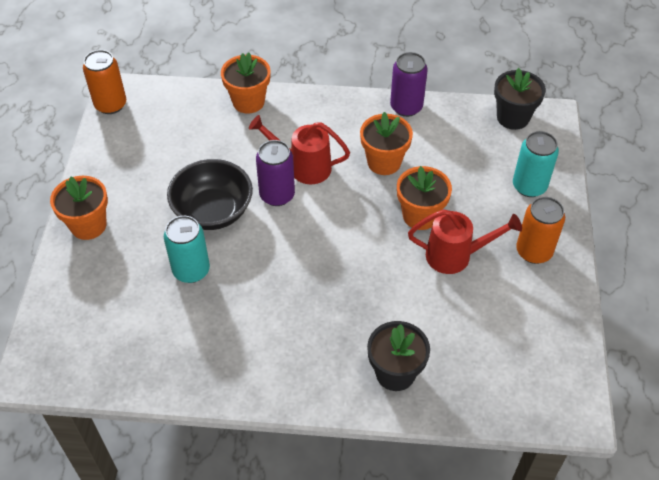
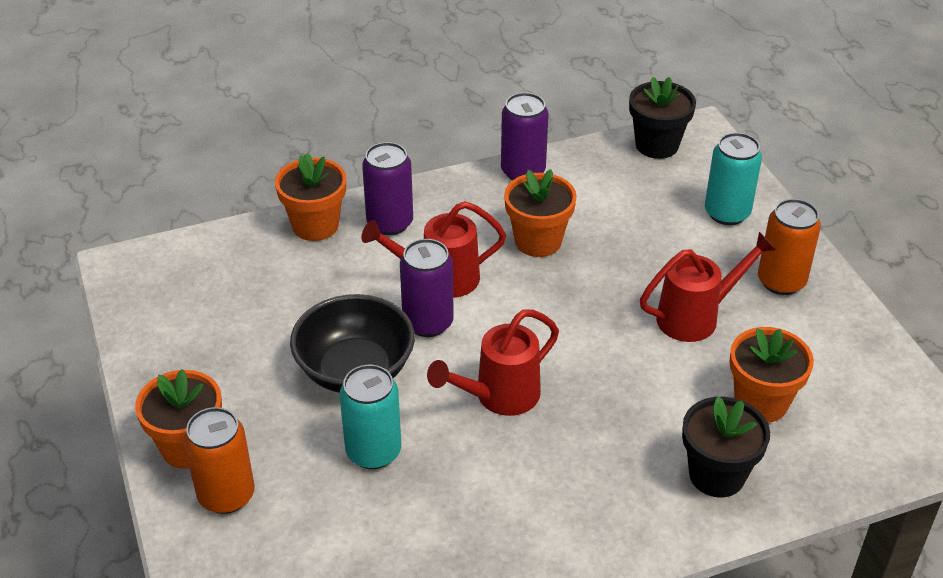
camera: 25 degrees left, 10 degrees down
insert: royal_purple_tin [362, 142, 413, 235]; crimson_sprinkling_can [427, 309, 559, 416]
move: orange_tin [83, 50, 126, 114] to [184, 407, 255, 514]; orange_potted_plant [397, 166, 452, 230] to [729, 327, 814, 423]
---
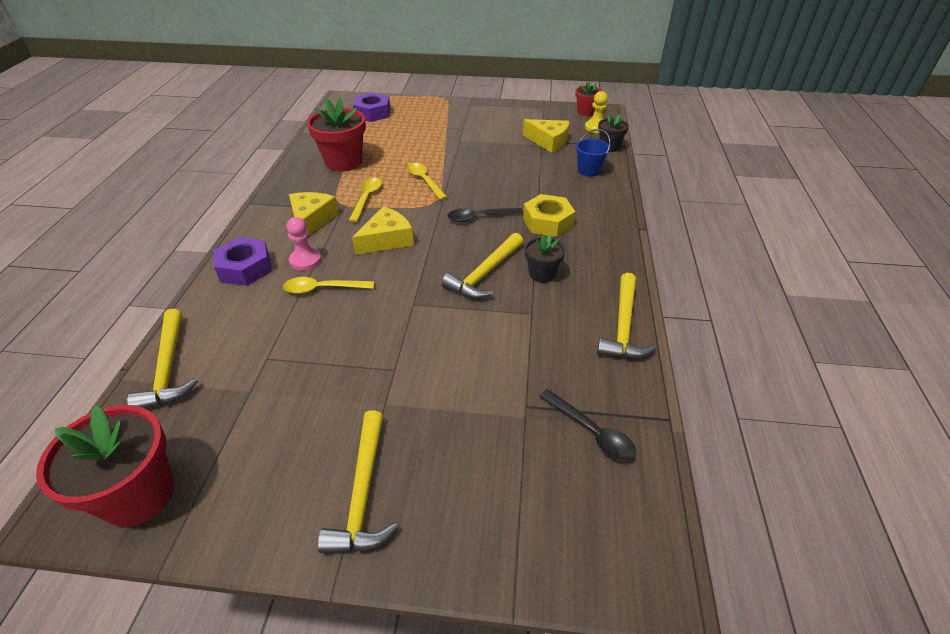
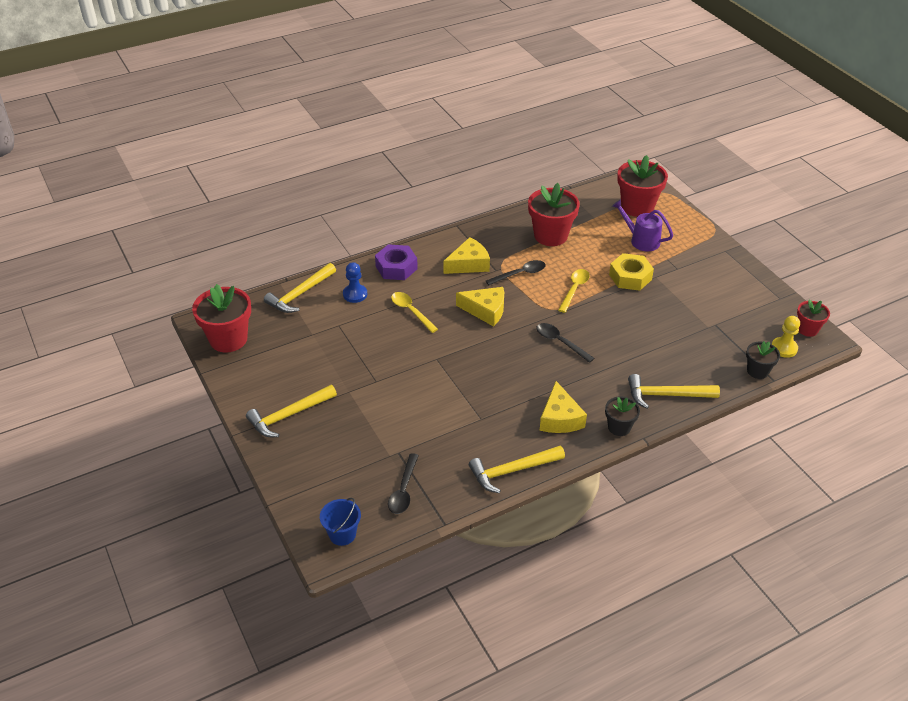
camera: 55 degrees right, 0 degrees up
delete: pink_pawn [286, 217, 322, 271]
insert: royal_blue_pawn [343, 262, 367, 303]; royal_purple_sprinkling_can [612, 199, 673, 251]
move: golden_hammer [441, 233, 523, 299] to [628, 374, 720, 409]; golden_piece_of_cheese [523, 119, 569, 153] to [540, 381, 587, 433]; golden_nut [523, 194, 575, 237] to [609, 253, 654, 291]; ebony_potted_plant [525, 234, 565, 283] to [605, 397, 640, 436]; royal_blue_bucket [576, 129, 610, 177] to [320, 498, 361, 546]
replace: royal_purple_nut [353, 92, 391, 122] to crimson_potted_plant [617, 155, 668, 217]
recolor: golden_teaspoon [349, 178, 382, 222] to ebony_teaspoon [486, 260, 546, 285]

→ **DESCRIPTION OF THE TASK**:
With the line that has "insert: royal_purple_tin [362, 142, 413, 235];" as the first and the line that has "move: orange_tin [83, 50, 126, 114]" as the last, repeat exactly that run of lines above and no more.

→ **ANSWER SPACE**:
insert: royal_purple_tin [362, 142, 413, 235]; crimson_sprinkling_can [427, 309, 559, 416]
move: orange_tin [83, 50, 126, 114] to [184, 407, 255, 514]; orange_potted_plant [397, 166, 452, 230] to [729, 327, 814, 423]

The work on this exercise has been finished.